- PROBLEM TO SOLVE: Print the lines of the material from the line containing "Plumford (623, 1456)" through the line containing "center [423, 1675].", inclusive, reproducing each one without change.

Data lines
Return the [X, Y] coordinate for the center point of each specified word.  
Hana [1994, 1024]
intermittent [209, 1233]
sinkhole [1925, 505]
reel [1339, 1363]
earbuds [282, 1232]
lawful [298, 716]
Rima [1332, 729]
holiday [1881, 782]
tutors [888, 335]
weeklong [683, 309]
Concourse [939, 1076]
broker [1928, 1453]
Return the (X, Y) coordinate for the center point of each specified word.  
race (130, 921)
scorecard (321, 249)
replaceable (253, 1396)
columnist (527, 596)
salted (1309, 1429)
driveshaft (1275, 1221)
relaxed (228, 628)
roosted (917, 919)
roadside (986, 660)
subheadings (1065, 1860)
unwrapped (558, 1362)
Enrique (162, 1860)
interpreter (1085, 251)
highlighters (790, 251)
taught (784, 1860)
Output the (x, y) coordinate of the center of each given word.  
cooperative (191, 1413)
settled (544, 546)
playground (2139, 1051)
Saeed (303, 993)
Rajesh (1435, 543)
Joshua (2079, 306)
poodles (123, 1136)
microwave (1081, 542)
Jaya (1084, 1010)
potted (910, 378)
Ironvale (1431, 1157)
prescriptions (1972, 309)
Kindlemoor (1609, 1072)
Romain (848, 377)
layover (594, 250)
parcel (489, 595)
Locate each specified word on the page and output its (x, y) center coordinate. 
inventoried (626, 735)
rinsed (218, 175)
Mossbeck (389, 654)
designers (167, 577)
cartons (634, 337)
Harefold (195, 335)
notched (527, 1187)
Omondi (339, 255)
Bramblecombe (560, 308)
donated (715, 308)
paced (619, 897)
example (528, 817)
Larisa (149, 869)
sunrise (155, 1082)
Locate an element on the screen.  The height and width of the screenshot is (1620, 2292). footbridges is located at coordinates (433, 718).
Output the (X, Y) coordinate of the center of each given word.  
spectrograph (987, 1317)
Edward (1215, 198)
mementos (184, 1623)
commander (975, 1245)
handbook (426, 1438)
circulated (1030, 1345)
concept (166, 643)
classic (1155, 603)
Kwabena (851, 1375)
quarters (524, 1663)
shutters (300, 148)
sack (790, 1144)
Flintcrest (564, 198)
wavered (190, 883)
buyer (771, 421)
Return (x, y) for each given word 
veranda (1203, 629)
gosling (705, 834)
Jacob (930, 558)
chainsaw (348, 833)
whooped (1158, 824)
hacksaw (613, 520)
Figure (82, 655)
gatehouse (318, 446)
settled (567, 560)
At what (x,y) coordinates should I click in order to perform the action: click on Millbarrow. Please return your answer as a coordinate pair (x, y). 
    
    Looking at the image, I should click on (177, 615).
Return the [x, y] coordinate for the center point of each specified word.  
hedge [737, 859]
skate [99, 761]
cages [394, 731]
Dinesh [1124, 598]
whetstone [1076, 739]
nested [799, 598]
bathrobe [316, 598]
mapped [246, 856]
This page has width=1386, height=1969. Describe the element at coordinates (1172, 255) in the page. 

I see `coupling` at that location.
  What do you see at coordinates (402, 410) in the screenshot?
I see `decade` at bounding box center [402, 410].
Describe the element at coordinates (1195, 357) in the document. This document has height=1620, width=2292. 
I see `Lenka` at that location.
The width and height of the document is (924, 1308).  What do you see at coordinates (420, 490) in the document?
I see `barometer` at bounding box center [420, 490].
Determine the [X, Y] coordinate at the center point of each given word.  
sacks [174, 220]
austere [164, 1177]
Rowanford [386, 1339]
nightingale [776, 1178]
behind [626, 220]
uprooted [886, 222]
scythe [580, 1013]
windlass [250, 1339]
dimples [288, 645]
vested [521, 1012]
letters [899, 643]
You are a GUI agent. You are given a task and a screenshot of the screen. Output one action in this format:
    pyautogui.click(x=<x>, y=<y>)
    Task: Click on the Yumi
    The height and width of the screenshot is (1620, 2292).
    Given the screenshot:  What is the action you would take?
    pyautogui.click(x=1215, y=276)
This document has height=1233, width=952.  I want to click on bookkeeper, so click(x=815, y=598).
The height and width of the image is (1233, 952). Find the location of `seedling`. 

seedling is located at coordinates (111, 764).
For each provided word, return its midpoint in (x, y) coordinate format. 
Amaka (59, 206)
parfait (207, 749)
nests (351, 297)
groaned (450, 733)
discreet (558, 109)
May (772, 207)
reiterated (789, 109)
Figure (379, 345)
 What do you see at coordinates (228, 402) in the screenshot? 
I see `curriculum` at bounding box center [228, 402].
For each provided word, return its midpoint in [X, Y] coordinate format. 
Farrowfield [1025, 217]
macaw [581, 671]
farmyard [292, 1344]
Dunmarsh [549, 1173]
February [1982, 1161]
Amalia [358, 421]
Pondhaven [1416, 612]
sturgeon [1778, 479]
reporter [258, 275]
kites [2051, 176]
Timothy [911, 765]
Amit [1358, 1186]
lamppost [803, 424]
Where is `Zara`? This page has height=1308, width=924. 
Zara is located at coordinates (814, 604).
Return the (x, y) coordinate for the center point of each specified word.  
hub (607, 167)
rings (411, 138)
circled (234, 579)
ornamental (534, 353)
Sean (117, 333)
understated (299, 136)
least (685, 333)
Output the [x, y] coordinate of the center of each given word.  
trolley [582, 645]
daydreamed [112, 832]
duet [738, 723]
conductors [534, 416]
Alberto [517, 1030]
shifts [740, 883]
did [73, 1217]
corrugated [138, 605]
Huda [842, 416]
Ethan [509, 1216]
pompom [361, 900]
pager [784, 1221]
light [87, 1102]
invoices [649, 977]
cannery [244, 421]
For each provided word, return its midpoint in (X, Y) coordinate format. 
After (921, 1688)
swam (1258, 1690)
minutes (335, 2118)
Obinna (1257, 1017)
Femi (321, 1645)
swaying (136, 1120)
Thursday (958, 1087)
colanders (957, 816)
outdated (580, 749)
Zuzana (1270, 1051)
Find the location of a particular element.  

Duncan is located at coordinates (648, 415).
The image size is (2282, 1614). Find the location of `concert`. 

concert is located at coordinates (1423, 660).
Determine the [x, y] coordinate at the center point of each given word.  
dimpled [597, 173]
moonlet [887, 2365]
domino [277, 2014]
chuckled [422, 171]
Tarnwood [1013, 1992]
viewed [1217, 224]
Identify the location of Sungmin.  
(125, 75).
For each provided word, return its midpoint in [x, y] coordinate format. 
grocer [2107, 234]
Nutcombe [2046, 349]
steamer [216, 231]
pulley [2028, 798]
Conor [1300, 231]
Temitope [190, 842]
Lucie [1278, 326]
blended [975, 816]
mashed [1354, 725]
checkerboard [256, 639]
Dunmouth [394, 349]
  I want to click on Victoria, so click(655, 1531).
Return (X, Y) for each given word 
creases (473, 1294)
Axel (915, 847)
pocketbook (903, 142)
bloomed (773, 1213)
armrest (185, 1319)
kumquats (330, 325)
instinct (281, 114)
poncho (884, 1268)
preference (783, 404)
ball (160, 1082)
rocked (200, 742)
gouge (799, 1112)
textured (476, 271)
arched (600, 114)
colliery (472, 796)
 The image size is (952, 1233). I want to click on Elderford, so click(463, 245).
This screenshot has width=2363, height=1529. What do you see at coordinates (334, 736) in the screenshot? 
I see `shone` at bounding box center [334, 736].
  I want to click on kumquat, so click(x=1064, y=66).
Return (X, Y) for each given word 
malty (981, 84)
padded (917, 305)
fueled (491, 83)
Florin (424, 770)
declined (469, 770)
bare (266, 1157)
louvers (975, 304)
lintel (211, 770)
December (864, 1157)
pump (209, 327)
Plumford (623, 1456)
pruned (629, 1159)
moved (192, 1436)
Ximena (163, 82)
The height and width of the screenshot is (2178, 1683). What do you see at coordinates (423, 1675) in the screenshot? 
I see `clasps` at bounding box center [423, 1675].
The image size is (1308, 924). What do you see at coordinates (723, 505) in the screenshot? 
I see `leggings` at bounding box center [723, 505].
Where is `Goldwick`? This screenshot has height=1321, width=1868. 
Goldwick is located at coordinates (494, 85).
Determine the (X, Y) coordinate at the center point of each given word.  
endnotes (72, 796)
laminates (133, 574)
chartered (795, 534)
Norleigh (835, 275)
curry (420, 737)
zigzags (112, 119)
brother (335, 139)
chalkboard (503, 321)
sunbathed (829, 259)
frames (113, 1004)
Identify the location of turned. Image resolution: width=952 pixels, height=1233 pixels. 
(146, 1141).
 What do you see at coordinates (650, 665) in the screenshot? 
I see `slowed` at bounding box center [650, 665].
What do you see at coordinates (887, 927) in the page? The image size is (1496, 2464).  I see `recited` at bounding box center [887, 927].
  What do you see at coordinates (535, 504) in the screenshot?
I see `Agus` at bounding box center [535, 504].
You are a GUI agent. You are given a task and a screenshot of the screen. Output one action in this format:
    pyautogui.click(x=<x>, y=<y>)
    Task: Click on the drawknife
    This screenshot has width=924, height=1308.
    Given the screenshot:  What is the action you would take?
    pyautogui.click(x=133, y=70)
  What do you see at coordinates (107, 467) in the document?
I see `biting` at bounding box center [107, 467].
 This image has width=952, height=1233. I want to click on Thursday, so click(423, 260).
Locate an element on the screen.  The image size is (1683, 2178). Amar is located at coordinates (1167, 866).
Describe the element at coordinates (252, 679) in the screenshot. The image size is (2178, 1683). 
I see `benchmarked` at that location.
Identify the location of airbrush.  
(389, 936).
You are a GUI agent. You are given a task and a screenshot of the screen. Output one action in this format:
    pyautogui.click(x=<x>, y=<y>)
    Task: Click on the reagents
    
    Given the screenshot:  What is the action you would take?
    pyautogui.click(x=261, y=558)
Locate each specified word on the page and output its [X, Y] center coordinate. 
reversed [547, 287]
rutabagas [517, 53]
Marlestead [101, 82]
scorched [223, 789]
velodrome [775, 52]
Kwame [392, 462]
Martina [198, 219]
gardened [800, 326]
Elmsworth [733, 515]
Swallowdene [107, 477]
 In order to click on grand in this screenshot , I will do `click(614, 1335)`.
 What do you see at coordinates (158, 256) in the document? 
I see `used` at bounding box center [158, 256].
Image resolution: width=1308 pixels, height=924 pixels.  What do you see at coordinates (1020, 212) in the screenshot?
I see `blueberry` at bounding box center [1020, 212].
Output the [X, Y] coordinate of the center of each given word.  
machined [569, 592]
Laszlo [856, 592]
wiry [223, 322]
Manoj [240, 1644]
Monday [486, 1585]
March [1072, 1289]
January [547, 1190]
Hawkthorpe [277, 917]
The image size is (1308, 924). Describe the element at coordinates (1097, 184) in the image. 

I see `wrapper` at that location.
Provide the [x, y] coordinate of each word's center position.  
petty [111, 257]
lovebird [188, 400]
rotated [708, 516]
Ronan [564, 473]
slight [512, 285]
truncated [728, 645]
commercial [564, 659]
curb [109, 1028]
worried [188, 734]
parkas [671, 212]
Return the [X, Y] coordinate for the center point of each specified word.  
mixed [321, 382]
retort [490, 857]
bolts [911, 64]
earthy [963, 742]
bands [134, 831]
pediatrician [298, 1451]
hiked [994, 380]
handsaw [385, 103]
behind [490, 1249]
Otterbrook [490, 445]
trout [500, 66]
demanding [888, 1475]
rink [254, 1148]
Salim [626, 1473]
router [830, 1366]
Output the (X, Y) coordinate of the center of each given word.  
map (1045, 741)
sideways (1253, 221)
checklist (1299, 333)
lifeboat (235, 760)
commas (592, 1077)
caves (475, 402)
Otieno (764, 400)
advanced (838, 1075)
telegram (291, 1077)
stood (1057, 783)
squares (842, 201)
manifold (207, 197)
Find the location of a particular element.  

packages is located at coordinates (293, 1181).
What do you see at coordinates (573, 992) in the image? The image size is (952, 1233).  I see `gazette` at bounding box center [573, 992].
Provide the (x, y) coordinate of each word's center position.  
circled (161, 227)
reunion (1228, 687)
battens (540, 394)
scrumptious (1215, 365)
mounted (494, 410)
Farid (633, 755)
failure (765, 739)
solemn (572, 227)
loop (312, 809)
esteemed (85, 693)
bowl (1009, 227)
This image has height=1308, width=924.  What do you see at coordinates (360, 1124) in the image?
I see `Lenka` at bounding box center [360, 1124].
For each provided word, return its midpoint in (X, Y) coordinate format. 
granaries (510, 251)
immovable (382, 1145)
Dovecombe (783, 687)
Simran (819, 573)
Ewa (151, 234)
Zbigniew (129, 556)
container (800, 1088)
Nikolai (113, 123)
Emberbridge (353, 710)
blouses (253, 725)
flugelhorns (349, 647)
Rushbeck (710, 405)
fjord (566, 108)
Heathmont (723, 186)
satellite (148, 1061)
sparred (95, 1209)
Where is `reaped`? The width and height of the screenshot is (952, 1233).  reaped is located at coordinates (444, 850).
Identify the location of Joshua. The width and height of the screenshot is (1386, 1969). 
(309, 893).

- WORKED SOLUTION:
Plumford (623, 1456)
pruned (629, 1159)
moved (192, 1436)
Ximena (163, 82)
The height and width of the screenshot is (2178, 1683). What do you see at coordinates (423, 1675) in the screenshot? 
I see `clasps` at bounding box center [423, 1675].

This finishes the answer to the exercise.